-- EXTRACTED DATA --
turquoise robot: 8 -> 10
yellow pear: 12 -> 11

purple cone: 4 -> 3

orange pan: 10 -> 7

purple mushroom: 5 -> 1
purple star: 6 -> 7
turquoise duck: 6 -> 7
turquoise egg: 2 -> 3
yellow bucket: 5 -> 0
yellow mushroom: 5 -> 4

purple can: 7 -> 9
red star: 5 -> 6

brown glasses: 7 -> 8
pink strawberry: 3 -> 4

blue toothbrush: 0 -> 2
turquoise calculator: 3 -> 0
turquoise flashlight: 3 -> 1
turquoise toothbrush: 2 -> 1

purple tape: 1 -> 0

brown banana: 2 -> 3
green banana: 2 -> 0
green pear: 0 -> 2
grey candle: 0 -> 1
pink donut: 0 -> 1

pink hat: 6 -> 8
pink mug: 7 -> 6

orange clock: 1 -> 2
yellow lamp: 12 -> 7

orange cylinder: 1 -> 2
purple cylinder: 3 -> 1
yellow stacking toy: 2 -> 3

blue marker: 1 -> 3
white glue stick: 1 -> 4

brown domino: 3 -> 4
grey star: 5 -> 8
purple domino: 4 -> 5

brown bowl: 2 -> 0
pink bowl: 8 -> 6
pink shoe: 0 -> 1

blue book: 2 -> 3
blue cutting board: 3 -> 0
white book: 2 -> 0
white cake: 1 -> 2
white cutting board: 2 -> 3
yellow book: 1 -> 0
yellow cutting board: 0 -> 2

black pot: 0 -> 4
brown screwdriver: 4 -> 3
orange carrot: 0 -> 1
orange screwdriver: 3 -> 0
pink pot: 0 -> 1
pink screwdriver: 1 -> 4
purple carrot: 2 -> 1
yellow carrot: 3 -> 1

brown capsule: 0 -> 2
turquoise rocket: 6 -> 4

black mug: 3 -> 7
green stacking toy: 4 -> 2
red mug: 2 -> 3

-- WORK TASK --
Which lines run from the one containing "yellow cutting board: 0 -> 2" through the end of the material? Output them exactly.

-- WORKED SOLUTION --
yellow cutting board: 0 -> 2

black pot: 0 -> 4
brown screwdriver: 4 -> 3
orange carrot: 0 -> 1
orange screwdriver: 3 -> 0
pink pot: 0 -> 1
pink screwdriver: 1 -> 4
purple carrot: 2 -> 1
yellow carrot: 3 -> 1

brown capsule: 0 -> 2
turquoise rocket: 6 -> 4

black mug: 3 -> 7
green stacking toy: 4 -> 2
red mug: 2 -> 3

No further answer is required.